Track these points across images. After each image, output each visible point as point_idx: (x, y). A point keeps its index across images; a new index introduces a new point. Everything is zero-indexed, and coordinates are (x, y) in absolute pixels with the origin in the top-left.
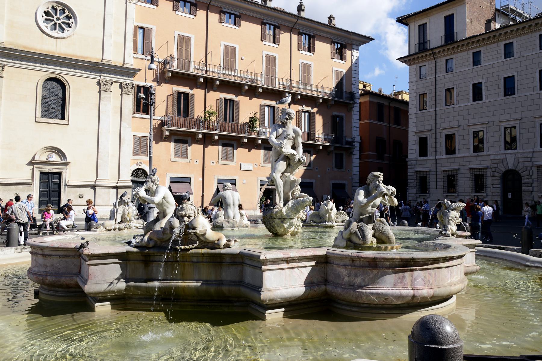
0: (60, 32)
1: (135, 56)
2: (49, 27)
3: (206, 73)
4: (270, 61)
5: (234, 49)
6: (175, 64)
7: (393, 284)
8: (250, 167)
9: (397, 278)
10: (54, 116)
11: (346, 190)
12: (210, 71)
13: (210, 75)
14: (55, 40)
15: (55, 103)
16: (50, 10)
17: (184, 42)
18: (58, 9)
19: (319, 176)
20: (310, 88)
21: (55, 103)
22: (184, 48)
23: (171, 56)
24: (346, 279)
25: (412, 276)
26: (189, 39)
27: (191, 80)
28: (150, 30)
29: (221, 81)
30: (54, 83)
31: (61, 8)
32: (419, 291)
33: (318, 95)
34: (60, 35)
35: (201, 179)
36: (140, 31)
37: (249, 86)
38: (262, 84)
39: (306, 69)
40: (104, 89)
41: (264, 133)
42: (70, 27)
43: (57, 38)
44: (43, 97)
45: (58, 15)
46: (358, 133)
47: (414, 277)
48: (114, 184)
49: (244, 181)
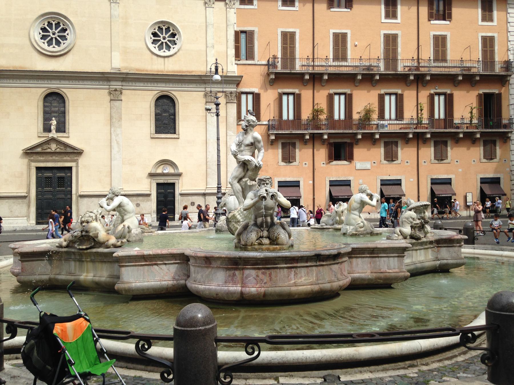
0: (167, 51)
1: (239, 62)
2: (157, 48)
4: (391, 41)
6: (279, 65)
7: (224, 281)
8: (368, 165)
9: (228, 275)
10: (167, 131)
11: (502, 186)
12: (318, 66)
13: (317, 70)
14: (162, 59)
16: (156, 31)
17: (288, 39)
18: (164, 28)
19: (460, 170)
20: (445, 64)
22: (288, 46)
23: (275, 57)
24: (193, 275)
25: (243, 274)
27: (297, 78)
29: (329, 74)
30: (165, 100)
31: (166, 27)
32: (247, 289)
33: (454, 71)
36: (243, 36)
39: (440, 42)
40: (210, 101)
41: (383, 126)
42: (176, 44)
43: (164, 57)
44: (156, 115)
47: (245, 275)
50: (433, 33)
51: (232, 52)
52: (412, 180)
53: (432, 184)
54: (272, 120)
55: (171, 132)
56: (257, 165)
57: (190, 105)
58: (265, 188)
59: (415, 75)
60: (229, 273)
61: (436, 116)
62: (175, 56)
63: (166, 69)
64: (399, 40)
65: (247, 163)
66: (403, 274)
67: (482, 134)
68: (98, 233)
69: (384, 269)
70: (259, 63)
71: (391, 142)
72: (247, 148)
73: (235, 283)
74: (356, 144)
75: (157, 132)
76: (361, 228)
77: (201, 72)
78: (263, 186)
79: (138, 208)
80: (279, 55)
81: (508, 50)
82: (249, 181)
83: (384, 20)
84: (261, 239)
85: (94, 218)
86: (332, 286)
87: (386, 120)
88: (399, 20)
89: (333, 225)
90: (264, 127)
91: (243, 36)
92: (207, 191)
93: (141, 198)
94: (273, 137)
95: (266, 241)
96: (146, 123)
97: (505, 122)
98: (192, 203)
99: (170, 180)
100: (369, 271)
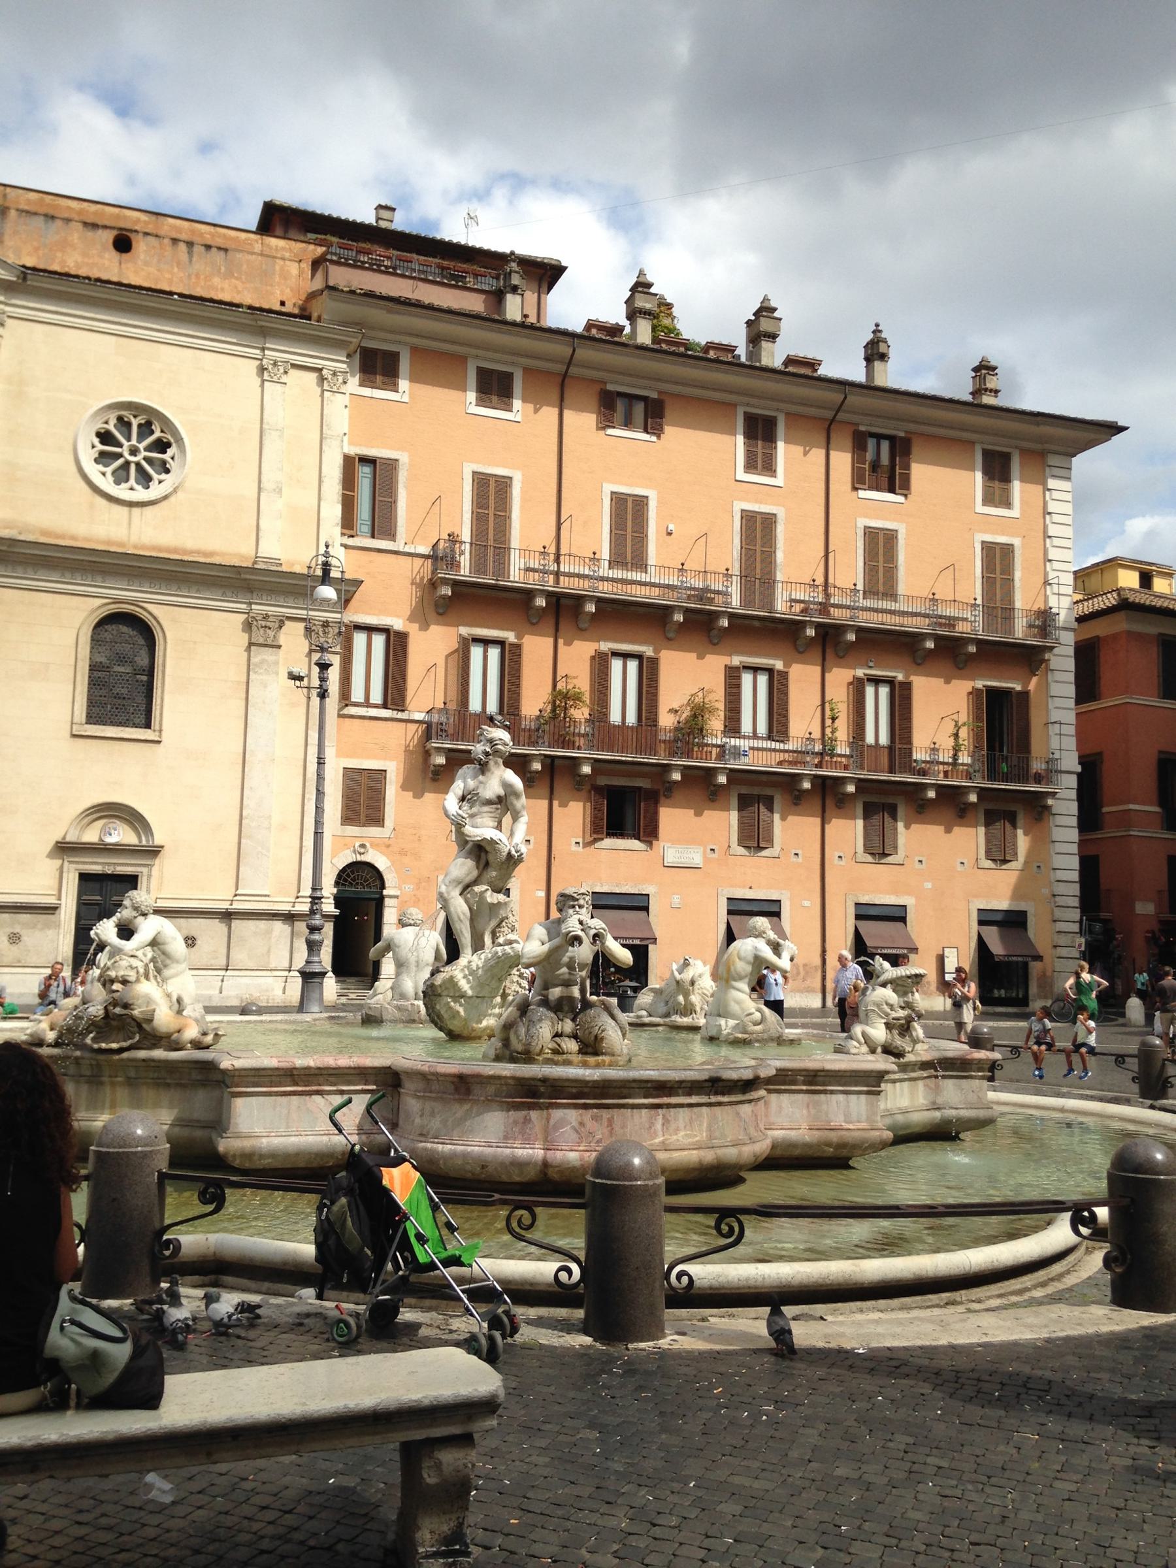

■ **Goal of the exercise**:
Reproduce the stretch of lines from the one containing "50: (433, 33)" through the one containing "82: (249, 181)", with "(98, 233)" replaced by "(98, 235)" and everything else unchanged.

■ **Written response**:
50: (433, 33)
51: (232, 52)
52: (412, 180)
53: (432, 184)
54: (272, 120)
55: (171, 132)
56: (257, 165)
57: (190, 105)
58: (265, 188)
59: (415, 75)
60: (229, 273)
61: (436, 116)
62: (175, 56)
63: (166, 69)
64: (399, 40)
65: (247, 163)
66: (403, 274)
67: (482, 134)
68: (98, 235)
69: (384, 269)
70: (259, 63)
71: (391, 142)
72: (247, 148)
73: (235, 283)
74: (356, 144)
75: (157, 132)
76: (361, 228)
77: (201, 72)
78: (263, 186)
79: (138, 208)
80: (279, 55)
81: (508, 50)
82: (249, 181)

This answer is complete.